The copy should run from the line containing "none -> lime brick A1:A2 level 3" through the last line of the entries below, exactly as written, with pictures omitted.

—————

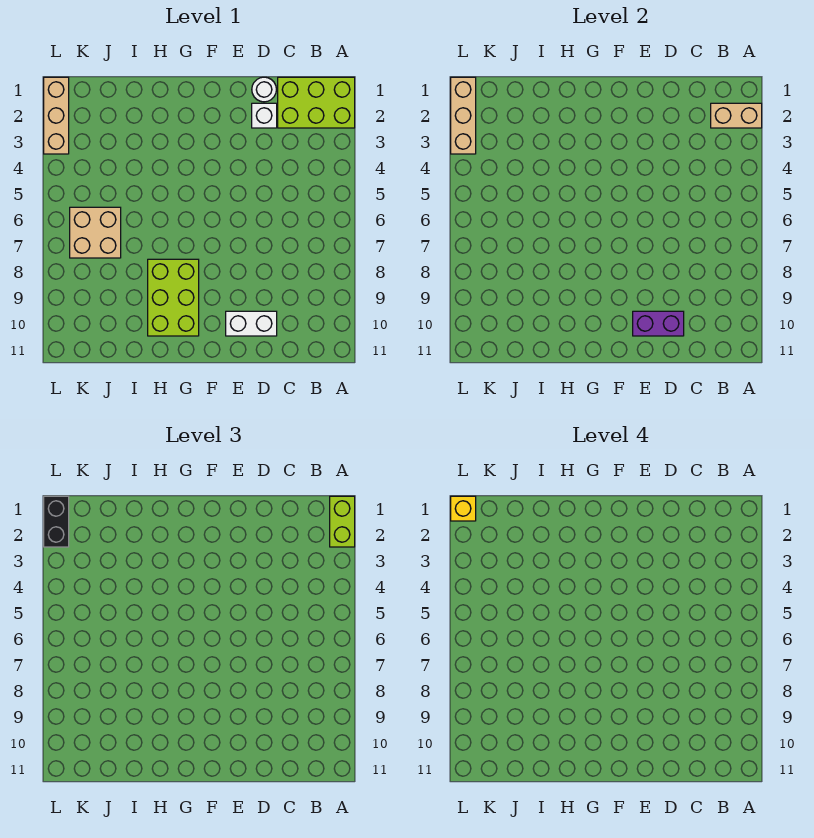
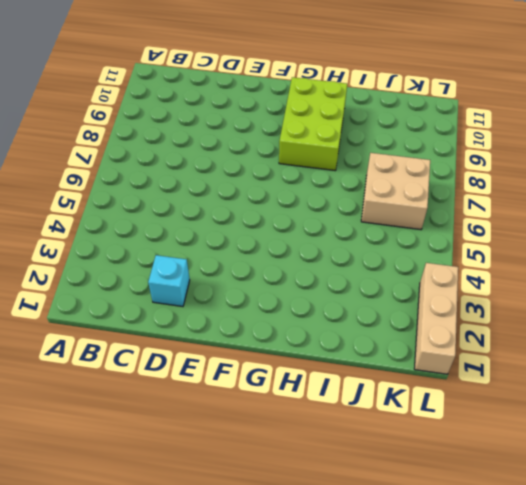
cyan brick D2 level 1 -> white brick D2 level 1
none -> lime brick A1:C2 level 1
none -> white round brick D1 level 1
none -> white brick D10:E10 level 1

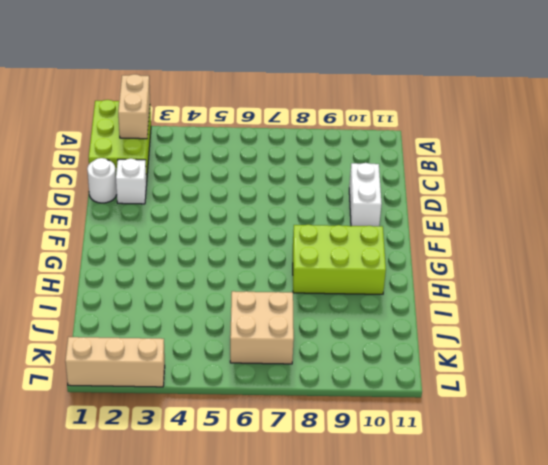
none -> purple brick D10:E10 level 2
none -> tan brick L1:L3 level 2
none -> lime brick A1:A2 level 3

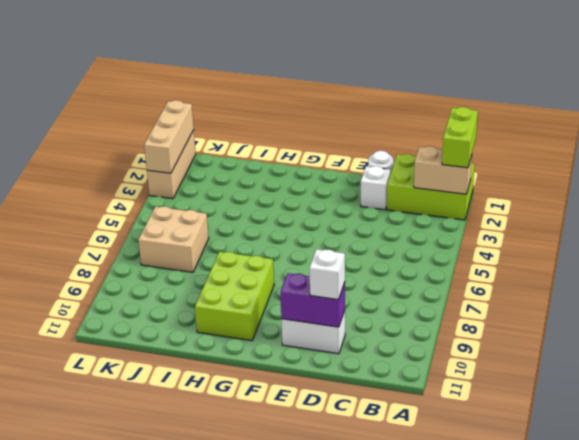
white brick D10 level 3 -> none
none -> black brick L1:L2 level 3
none -> yellow brick L1 level 4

—————

Response to this exercise:
none -> lime brick A1:A2 level 3

white brick D10 level 3 -> none
none -> black brick L1:L2 level 3
none -> yellow brick L1 level 4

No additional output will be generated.